**Problem statement**
Switch "green leafy tree" to "tall leafy tree" everywhere in the items below, and write all the items out again with nothing else changed. Leave the pictures out.

=== Section Start ===

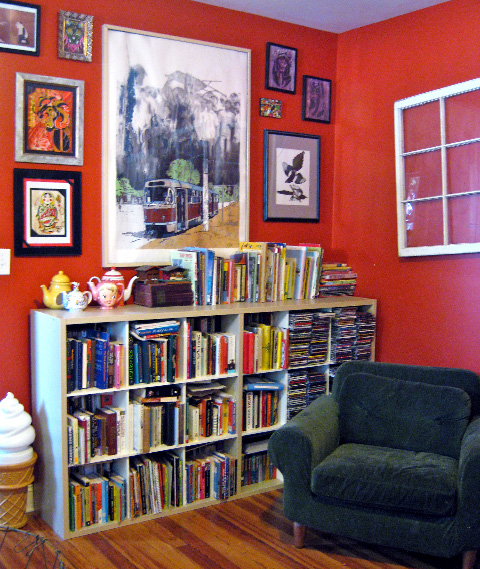
Find the location of a particular element. pictures is located at coordinates coord(313,183), coord(317,102), coord(290,68), coord(269,108), coord(194,144), coord(76,39), coord(26,28), coord(48,129), coord(55,205).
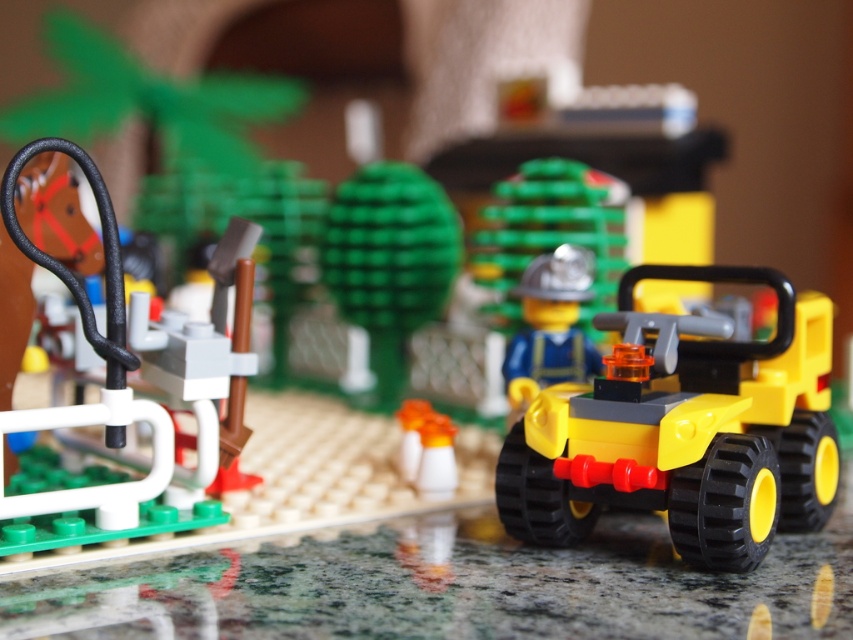
From the picture: Based on the scene description, where is the black rubber hose at left located in terms of coordinates?

The black rubber hose at left is located at point coordinates of [117,388].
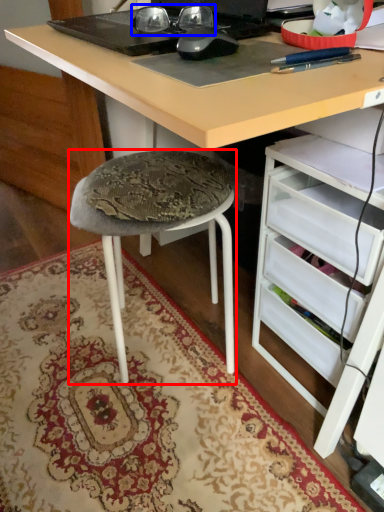
Question: Which point is closer to the camera, stool (highlighted by a red box) or glasses (highlighted by a blue box)?

Choices:
 (A) stool
 (B) glasses

Answer: (B)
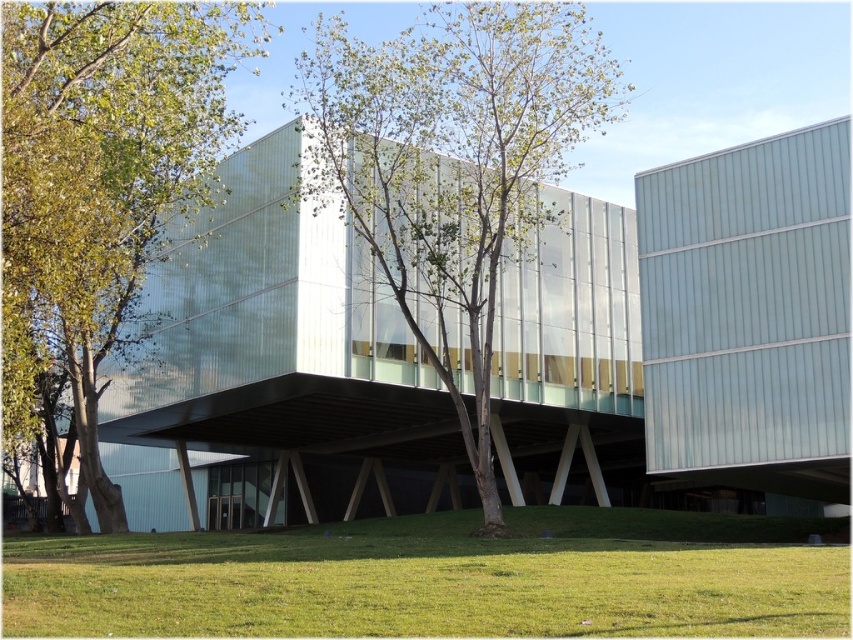
Question: Is green grass at lower center wider than green leafy tree at center?

Choices:
 (A) no
 (B) yes

Answer: (B)

Question: Which point appears farthest from the camera in this image?

Choices:
 (A) (85, 13)
 (B) (343, 115)

Answer: (B)

Question: Which of the following is the closest to the observer?

Choices:
 (A) (469, 547)
 (B) (409, 264)
 (C) (93, 93)

Answer: (A)

Question: Which object is farther from the camera taking this photo?

Choices:
 (A) green leafy tree at center
 (B) green leafy tree at left
 (C) green grass at lower center

Answer: (A)

Question: Can you confirm if green grass at lower center is wider than green leafy tree at left?

Choices:
 (A) no
 (B) yes

Answer: (B)

Question: In this image, where is green leafy tree at center located relative to green leafy tree at left?

Choices:
 (A) left
 (B) right

Answer: (B)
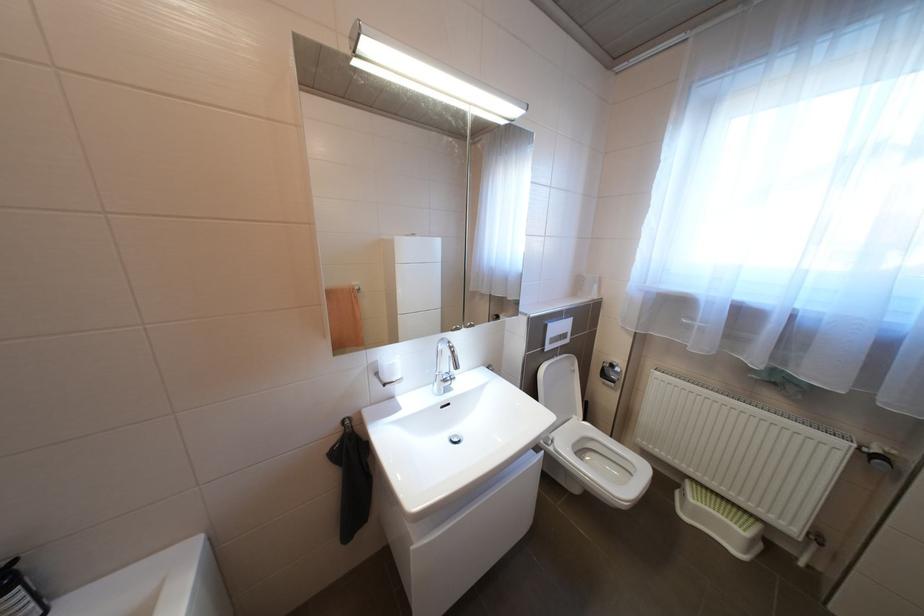
Image resolution: width=924 pixels, height=616 pixels. Identify the location of white step stool. (719, 519).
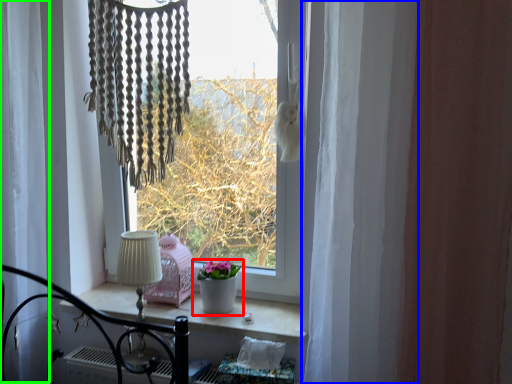
Question: Which object is positioned farthest from houseplant (highlighted by a red box)? Select from curtain (highlighted by a blue box) and curtain (highlighted by a green box).

Choices:
 (A) curtain
 (B) curtain

Answer: (B)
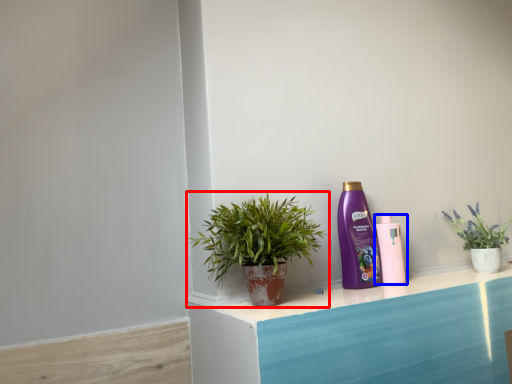
Question: Which point is further to the camera, houseplant (highlighted by a red box) or bottle (highlighted by a blue box)?

Choices:
 (A) houseplant
 (B) bottle

Answer: (B)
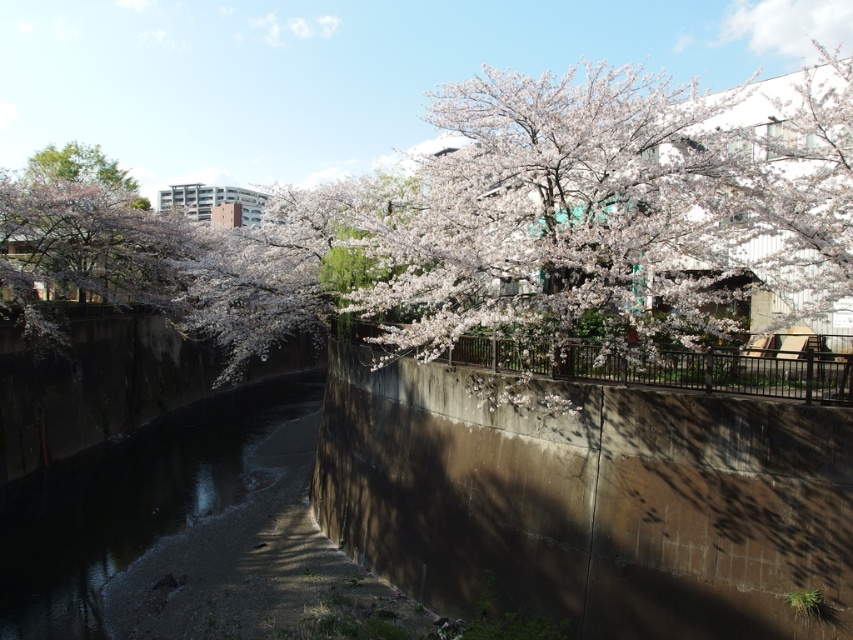
In the scene shown: Can you confirm if white blossoms at upper center is smaller than pink blossoms at left?

Actually, white blossoms at upper center might be larger than pink blossoms at left.

Does point (718, 276) lie behind point (114, 164)?

No, it is in front of (114, 164).

At what (x,y) coordinates should I click in order to perform the action: click on white blossoms at upper center. Please return your answer as a coordinate pair (x, y). The image size is (853, 640). Looking at the image, I should click on (466, 230).

How distant is dark concrete river at center from pink blossoms at left?

They are 28.91 meters apart.

Is point (149, 531) more distant than point (73, 180)?

No, (149, 531) is in front of (73, 180).

Where is `dark concrete river at center`? This screenshot has width=853, height=640. dark concrete river at center is located at coordinates (131, 502).

Can you confirm if white blossoms at upper center is positioned below dark concrete river at center?

No.

Is point (389, 333) positioned behind point (9, 515)?

No, it is in front of (9, 515).

The image size is (853, 640). In order to click on white blossoms at upper center in this screenshot , I will do `click(466, 230)`.

Find the location of `white blossoms at upper center`. white blossoms at upper center is located at coordinates point(466,230).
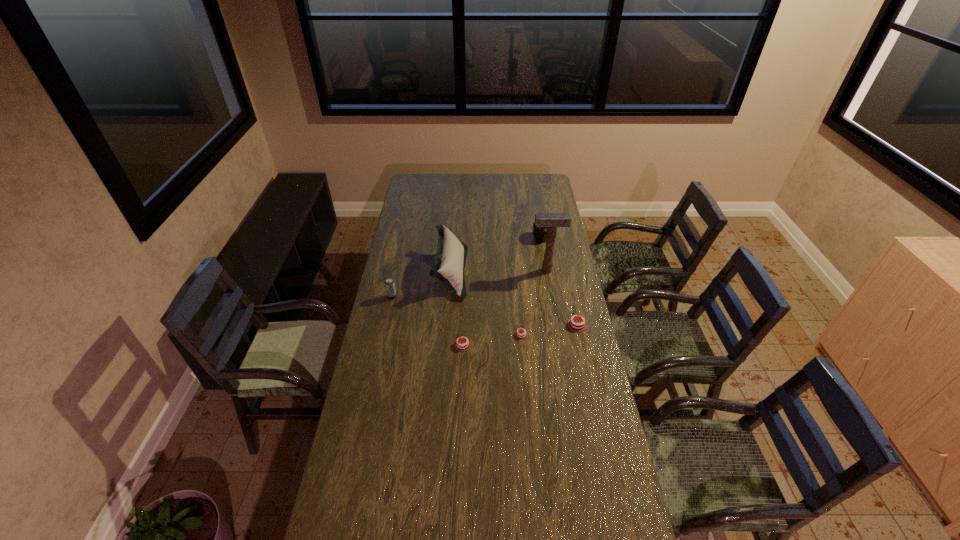
Locate an element on the screen. The width and height of the screenshot is (960, 540). the leftmost chocolate cake is located at coordinates (462, 345).

Locate an element on the screen. The image size is (960, 540). the sixth tallest object is located at coordinates (462, 345).

Where is `the second chocolate cake from left to right`? the second chocolate cake from left to right is located at coordinates (519, 334).

Where is `the shortest object`? the shortest object is located at coordinates (519, 334).

This screenshot has width=960, height=540. I want to click on the rightmost chocolate cake, so click(574, 325).

Where is `the tallest chocolate cake`? The height and width of the screenshot is (540, 960). the tallest chocolate cake is located at coordinates (574, 325).

What are the coordinates of `the farthest object` in the screenshot? It's located at (540, 233).

Where is `cushion`? This screenshot has width=960, height=540. cushion is located at coordinates (451, 254).

The height and width of the screenshot is (540, 960). Find the location of `the tallest object`. the tallest object is located at coordinates (551, 220).

The height and width of the screenshot is (540, 960). What are the coordinates of `the leftmost object` in the screenshot? It's located at (389, 283).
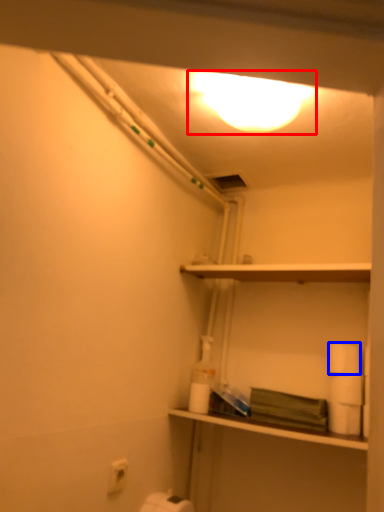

=== Section End ===

**Result of the task**
Find the location of a particular element. pictures is located at coordinates coord(313,183), coord(317,102), coord(290,68), coord(269,108), coord(194,144), coord(76,39), coord(26,28), coord(48,129), coord(55,205).
From the picture: Based on the scene description, where is the black rubber hose at left located in terms of coordinates?

The black rubber hose at left is located at point coordinates of [117,388].
Question: Which point is closer to the camera, stool (highlighted by a red box) or glasses (highlighted by a blue box)?

Choices:
 (A) stool
 (B) glasses

Answer: (B)
Question: Is green grass at lower center wider than tall leafy tree at center?

Choices:
 (A) no
 (B) yes

Answer: (B)

Question: Which point appears farthest from the camera in this image?

Choices:
 (A) (85, 13)
 (B) (343, 115)

Answer: (B)

Question: Which of the following is the closest to the observer?

Choices:
 (A) (469, 547)
 (B) (409, 264)
 (C) (93, 93)

Answer: (A)

Question: Which object is farther from the camera taking this photo?

Choices:
 (A) tall leafy tree at center
 (B) tall leafy tree at left
 (C) green grass at lower center

Answer: (A)

Question: Can you confirm if green grass at lower center is wider than tall leafy tree at left?

Choices:
 (A) no
 (B) yes

Answer: (B)

Question: In this image, where is tall leafy tree at center located relative to tall leafy tree at left?

Choices:
 (A) left
 (B) right

Answer: (B)
Image resolution: width=924 pixels, height=616 pixels. Identify the location of white step stool. (719, 519).
Question: Which object is positioned farthest from houseplant (highlighted by a red box)? Select from curtain (highlighted by a blue box) and curtain (highlighted by a green box).

Choices:
 (A) curtain
 (B) curtain

Answer: (B)
Question: Which point is further to the camera, houseplant (highlighted by a red box) or bottle (highlighted by a blue box)?

Choices:
 (A) houseplant
 (B) bottle

Answer: (B)
In the scene shown: Can you confirm if white blossoms at upper center is smaller than pink blossoms at left?

Actually, white blossoms at upper center might be larger than pink blossoms at left.

Does point (718, 276) lie behind point (114, 164)?

No, it is in front of (114, 164).

At what (x,y) coordinates should I click in order to perform the action: click on white blossoms at upper center. Please return your answer as a coordinate pair (x, y). The image size is (853, 640). Looking at the image, I should click on (466, 230).

How distant is dark concrete river at center from pink blossoms at left?

They are 28.91 meters apart.

Is point (149, 531) more distant than point (73, 180)?

No, (149, 531) is in front of (73, 180).

Where is `dark concrete river at center`? This screenshot has width=853, height=640. dark concrete river at center is located at coordinates (131, 502).

Can you confirm if white blossoms at upper center is positioned below dark concrete river at center?

No.

Is point (389, 333) positioned behind point (9, 515)?

No, it is in front of (9, 515).

The image size is (853, 640). In order to click on white blossoms at upper center in this screenshot , I will do `click(466, 230)`.

Find the location of `white blossoms at upper center`. white blossoms at upper center is located at coordinates point(466,230).
Locate an element on the screen. The width and height of the screenshot is (960, 540). the leftmost chocolate cake is located at coordinates (462, 345).

Locate an element on the screen. The image size is (960, 540). the sixth tallest object is located at coordinates (462, 345).

Where is `the second chocolate cake from left to right`? the second chocolate cake from left to right is located at coordinates (519, 334).

Where is `the shortest object`? the shortest object is located at coordinates (519, 334).

This screenshot has width=960, height=540. I want to click on the rightmost chocolate cake, so click(574, 325).

Where is `the tallest chocolate cake`? The height and width of the screenshot is (540, 960). the tallest chocolate cake is located at coordinates (574, 325).

What are the coordinates of `the farthest object` in the screenshot? It's located at (540, 233).

Where is `cushion`? This screenshot has width=960, height=540. cushion is located at coordinates (451, 254).

The height and width of the screenshot is (540, 960). Find the location of `the tallest object`. the tallest object is located at coordinates (551, 220).

The height and width of the screenshot is (540, 960). What are the coordinates of `the leftmost object` in the screenshot? It's located at (389, 283).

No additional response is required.